Your objective: Count, in the data that follows, every line with the string "size", and give that count as the whole reply.

-- Opening Marker --

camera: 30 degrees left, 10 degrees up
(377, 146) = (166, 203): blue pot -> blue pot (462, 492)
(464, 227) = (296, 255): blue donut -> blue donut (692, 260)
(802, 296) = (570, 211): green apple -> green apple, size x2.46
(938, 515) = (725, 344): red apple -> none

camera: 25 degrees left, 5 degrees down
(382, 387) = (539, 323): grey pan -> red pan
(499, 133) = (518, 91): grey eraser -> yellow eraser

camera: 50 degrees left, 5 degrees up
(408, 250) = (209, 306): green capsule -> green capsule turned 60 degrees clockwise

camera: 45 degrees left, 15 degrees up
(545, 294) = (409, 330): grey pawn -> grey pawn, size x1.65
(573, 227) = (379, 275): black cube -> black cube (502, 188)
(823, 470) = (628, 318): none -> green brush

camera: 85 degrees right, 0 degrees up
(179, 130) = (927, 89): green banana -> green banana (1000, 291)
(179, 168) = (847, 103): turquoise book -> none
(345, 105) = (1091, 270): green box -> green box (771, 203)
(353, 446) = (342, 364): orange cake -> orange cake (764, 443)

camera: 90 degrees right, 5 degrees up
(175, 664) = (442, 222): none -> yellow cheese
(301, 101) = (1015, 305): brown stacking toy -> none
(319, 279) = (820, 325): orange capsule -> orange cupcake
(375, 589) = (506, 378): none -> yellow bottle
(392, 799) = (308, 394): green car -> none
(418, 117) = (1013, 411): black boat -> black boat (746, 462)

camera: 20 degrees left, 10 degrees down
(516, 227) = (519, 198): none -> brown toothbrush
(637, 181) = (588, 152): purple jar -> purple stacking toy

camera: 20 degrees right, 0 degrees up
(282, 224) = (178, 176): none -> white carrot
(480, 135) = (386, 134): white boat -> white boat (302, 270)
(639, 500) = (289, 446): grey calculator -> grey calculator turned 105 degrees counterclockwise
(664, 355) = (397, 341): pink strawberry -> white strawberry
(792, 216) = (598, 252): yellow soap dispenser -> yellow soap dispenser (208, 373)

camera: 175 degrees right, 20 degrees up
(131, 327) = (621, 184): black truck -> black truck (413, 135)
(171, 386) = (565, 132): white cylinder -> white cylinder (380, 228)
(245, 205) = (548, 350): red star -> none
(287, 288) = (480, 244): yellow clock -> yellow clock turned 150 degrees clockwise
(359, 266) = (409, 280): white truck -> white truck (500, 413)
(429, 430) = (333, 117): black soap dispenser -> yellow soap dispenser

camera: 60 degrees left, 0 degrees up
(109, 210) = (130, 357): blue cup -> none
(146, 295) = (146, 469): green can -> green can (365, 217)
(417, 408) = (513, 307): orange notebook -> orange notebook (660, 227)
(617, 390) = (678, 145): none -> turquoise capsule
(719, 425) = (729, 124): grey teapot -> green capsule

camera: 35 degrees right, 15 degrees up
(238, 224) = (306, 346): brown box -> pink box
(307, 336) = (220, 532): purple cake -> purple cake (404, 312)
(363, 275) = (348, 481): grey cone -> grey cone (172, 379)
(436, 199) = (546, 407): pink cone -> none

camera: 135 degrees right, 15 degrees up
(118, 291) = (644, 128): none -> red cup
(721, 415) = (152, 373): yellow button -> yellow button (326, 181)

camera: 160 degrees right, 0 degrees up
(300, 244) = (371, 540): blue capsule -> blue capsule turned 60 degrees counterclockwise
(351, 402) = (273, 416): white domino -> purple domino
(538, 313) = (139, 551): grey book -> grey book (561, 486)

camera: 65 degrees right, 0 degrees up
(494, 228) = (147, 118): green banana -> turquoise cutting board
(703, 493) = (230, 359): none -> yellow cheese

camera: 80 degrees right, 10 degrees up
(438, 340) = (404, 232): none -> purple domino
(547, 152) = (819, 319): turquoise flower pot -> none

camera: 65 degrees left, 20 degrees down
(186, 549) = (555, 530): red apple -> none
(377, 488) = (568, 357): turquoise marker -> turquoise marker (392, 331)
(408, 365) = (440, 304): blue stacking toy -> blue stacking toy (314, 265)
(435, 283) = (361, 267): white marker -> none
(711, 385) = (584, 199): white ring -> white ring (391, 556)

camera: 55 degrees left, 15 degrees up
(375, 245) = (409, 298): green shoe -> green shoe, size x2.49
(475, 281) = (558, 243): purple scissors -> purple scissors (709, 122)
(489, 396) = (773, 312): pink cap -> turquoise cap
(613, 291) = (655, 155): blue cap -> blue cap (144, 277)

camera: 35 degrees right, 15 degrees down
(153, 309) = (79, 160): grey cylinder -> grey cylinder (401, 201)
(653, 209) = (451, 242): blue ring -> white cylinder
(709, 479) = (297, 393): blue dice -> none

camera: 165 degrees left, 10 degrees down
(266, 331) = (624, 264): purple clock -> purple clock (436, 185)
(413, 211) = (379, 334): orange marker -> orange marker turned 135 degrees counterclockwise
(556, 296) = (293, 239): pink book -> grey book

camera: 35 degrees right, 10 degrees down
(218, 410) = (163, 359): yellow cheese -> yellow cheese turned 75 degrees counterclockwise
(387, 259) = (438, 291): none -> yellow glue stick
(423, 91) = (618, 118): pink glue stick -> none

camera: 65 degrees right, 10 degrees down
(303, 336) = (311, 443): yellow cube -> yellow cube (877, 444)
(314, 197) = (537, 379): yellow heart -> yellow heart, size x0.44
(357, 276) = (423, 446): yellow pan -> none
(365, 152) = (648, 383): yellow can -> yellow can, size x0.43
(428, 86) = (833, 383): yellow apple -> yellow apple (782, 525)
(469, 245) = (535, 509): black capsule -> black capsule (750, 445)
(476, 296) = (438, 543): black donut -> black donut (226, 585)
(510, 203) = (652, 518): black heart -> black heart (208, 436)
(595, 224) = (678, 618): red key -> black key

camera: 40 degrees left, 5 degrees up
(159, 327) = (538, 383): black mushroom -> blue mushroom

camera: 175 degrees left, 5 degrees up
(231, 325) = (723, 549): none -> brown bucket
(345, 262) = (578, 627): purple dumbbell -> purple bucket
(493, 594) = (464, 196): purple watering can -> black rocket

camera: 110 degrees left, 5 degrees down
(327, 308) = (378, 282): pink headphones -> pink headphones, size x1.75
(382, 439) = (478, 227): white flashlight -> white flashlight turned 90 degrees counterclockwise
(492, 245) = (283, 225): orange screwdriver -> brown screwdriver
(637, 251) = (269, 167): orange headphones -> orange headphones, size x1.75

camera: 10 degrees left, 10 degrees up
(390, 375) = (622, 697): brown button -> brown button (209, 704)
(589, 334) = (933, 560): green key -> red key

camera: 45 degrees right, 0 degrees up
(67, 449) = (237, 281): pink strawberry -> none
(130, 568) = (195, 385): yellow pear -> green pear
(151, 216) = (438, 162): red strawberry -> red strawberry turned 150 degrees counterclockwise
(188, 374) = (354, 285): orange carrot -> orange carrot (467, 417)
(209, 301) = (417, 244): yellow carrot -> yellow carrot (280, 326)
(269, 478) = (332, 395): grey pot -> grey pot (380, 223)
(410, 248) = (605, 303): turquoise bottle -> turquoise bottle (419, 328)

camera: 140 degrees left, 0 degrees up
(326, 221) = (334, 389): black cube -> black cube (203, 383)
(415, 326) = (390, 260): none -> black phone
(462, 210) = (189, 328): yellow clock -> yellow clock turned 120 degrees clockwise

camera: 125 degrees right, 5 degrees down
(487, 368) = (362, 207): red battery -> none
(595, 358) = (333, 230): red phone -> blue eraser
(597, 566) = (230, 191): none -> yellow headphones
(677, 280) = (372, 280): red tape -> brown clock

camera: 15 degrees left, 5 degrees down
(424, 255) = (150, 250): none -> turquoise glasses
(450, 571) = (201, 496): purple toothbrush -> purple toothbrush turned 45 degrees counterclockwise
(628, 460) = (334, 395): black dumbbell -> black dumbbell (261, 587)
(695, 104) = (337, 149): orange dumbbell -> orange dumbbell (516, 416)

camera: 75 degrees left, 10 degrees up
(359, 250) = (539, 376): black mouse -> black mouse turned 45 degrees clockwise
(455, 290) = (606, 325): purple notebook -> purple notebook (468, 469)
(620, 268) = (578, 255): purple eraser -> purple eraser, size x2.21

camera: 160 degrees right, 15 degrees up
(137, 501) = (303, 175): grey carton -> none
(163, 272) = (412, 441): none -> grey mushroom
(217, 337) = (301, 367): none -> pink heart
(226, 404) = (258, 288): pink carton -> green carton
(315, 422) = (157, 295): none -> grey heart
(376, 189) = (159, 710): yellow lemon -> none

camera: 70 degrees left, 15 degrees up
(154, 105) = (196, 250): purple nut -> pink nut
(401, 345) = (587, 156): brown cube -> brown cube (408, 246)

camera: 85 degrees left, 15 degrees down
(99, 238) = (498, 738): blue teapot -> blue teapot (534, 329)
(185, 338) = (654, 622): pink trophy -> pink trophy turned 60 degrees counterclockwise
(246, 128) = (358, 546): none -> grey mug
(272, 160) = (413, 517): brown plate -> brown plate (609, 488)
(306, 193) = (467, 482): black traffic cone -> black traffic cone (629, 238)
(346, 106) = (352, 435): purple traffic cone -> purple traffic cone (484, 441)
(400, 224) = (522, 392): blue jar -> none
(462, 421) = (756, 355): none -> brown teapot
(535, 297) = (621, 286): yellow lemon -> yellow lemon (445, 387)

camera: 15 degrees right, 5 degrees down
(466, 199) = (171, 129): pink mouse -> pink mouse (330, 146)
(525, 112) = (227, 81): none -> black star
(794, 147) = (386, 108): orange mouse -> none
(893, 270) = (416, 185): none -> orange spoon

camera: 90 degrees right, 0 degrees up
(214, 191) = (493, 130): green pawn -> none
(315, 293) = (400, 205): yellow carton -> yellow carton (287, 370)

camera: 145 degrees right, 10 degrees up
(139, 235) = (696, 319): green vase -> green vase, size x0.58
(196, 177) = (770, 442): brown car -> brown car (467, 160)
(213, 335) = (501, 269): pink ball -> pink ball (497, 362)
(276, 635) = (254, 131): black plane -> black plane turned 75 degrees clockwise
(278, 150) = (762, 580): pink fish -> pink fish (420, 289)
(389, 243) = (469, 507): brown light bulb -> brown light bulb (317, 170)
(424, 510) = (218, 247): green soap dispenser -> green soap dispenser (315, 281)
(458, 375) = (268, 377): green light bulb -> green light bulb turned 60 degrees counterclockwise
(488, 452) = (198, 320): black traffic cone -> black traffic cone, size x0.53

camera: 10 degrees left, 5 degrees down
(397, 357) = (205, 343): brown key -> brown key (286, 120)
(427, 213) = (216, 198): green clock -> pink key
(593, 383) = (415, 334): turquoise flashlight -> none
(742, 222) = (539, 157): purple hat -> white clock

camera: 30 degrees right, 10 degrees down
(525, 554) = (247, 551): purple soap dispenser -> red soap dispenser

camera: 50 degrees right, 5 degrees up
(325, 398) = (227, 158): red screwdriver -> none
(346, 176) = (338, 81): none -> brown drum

-- Closing Marker --

Exercise solution: 10